§ **What the exercise asks**
The answer should be one number: how many lines in the records below contain the word "VEXT".

§ **Exercise input**
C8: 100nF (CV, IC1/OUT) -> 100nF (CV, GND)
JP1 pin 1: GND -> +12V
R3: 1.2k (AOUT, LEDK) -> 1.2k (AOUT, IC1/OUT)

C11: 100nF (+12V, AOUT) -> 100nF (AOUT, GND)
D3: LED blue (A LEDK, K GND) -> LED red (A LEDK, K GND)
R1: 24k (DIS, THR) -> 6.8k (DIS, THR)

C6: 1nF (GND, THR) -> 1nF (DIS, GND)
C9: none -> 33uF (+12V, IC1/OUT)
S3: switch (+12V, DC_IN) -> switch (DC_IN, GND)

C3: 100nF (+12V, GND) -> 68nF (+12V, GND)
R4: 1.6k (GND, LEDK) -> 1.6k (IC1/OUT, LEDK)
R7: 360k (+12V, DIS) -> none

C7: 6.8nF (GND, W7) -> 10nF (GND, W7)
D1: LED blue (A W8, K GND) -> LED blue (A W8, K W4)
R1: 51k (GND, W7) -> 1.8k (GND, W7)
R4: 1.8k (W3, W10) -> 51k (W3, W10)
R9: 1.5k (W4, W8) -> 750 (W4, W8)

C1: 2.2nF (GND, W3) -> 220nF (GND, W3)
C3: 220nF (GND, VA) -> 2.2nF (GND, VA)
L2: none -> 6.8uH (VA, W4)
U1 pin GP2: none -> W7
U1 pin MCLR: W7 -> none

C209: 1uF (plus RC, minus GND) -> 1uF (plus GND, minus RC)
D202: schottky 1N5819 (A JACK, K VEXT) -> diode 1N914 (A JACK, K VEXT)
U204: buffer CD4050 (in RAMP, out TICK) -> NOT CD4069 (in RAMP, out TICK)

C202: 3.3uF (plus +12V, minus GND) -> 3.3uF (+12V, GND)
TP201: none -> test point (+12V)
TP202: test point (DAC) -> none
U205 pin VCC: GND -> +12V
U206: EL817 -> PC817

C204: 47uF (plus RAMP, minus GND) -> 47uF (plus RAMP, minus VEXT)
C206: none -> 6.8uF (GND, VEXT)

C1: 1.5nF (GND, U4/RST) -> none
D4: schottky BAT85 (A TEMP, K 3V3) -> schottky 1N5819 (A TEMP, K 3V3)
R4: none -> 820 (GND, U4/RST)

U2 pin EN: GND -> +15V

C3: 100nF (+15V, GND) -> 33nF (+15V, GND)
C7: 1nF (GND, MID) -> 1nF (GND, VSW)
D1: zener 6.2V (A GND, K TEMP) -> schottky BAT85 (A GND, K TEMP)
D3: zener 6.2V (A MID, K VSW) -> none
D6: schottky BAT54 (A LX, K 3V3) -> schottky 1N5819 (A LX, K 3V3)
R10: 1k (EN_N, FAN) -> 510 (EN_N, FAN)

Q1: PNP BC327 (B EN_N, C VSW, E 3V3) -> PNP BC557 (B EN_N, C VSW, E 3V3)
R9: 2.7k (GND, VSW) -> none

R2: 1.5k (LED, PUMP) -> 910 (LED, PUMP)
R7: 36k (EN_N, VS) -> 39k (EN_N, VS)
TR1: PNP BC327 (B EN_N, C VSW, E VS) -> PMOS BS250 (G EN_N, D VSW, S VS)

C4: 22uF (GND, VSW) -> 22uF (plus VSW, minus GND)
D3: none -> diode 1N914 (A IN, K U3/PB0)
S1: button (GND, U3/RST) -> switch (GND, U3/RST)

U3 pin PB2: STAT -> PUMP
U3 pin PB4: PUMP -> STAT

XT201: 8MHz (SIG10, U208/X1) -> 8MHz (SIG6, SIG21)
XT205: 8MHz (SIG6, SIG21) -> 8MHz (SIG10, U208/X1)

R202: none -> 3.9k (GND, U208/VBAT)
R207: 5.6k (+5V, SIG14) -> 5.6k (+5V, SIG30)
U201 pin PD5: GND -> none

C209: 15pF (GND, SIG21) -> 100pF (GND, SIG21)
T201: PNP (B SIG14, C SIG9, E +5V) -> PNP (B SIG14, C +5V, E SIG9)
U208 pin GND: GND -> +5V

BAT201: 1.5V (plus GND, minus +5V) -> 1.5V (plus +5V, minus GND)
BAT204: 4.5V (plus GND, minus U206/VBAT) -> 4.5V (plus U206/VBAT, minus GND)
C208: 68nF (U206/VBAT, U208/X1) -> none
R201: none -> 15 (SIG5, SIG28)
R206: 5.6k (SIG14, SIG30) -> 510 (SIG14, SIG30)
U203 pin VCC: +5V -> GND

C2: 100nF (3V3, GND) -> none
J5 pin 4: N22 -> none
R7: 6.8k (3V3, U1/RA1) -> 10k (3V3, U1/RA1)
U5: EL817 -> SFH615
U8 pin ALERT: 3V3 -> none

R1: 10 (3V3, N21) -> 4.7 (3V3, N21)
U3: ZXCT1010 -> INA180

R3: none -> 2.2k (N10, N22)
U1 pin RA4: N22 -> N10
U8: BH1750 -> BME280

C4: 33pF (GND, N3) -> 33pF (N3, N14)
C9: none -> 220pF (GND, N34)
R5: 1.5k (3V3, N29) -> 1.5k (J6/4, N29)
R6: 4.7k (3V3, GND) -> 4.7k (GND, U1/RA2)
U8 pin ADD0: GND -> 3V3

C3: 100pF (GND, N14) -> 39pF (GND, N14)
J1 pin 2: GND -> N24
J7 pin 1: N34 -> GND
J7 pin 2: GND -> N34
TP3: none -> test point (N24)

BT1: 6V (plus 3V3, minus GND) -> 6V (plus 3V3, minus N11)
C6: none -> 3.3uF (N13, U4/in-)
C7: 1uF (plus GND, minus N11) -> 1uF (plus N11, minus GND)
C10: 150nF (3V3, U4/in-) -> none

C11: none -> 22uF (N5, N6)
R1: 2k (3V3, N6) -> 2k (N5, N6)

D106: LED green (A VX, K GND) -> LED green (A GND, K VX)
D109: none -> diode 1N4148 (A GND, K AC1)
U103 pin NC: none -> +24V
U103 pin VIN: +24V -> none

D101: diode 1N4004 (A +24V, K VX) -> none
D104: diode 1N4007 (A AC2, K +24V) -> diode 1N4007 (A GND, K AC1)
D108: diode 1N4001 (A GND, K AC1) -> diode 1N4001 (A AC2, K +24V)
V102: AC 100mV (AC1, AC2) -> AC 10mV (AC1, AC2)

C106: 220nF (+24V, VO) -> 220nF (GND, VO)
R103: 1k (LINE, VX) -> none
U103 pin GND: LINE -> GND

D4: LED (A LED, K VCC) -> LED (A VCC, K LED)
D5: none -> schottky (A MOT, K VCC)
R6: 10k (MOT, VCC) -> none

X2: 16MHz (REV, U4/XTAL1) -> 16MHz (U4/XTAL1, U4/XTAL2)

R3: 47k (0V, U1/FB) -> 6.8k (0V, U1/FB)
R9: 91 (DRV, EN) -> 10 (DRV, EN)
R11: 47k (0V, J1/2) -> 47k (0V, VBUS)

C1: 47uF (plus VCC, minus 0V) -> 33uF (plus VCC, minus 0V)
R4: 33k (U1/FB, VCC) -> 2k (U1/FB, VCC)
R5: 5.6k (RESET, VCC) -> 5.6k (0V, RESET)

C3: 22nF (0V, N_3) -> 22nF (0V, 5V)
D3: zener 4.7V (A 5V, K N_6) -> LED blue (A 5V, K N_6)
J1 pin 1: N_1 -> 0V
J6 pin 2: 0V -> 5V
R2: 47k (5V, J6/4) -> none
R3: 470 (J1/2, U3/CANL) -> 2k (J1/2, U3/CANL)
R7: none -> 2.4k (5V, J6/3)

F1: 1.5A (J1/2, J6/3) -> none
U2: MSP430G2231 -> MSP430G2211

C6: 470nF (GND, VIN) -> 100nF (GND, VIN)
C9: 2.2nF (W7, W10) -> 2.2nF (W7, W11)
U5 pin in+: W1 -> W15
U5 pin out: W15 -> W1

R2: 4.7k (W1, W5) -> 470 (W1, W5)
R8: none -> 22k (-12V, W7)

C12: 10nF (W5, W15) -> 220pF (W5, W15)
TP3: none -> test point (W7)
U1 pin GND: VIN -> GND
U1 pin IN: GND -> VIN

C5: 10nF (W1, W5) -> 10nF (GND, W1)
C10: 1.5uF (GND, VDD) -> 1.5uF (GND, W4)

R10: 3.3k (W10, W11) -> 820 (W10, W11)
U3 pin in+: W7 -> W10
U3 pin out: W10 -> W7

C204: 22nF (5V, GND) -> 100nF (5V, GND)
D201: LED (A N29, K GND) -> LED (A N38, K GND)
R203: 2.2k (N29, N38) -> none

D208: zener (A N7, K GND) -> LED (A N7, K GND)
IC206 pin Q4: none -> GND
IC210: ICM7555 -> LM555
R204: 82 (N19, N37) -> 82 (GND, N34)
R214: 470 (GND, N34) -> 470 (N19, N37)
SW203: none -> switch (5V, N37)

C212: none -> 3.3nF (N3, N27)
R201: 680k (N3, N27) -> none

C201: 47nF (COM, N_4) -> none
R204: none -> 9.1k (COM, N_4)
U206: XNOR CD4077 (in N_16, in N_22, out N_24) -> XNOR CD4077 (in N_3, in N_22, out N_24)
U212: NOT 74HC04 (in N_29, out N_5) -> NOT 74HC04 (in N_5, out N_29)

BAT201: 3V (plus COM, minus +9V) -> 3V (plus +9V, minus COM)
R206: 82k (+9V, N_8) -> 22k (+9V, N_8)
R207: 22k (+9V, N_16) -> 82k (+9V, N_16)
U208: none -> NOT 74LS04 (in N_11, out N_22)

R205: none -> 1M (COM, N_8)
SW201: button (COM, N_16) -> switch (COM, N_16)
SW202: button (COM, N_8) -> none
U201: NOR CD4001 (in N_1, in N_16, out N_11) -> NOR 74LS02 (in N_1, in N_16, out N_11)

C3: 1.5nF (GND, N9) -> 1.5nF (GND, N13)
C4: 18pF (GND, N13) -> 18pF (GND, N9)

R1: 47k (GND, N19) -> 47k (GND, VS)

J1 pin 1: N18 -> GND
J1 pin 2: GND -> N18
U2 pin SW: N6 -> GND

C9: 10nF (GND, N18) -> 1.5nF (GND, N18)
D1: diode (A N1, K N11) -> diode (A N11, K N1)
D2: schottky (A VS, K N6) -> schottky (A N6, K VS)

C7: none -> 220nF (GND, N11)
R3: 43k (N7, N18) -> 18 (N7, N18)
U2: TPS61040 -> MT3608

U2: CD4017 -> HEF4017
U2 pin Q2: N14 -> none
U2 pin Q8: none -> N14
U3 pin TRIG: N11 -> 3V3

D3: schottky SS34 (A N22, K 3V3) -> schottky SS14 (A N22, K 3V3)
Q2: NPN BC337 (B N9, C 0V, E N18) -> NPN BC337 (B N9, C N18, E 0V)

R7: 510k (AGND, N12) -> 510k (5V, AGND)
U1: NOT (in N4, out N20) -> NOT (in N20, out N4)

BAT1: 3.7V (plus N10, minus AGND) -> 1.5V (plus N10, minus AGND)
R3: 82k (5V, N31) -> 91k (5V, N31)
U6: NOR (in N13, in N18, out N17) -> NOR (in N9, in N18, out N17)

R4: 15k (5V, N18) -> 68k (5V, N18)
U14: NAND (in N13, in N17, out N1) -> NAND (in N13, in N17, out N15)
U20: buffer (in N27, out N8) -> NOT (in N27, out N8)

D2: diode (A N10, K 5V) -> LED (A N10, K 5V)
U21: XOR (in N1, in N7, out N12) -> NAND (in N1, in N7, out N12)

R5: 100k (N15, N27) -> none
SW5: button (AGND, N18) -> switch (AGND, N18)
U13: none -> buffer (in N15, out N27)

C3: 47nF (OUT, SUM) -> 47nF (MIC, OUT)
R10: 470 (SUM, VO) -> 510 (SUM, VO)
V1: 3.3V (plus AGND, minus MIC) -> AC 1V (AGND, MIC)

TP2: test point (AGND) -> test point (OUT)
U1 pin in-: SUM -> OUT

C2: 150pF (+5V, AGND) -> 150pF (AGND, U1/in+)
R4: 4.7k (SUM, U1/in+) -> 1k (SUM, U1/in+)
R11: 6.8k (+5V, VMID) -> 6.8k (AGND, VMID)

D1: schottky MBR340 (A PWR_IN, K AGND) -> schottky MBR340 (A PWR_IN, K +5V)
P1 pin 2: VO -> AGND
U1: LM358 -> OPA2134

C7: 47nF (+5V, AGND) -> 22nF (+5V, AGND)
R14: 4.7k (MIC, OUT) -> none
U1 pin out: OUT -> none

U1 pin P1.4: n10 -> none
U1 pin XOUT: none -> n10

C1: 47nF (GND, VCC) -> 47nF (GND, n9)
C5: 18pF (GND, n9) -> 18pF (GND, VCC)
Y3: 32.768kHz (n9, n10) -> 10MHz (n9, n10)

§ **Result of this exercise**
3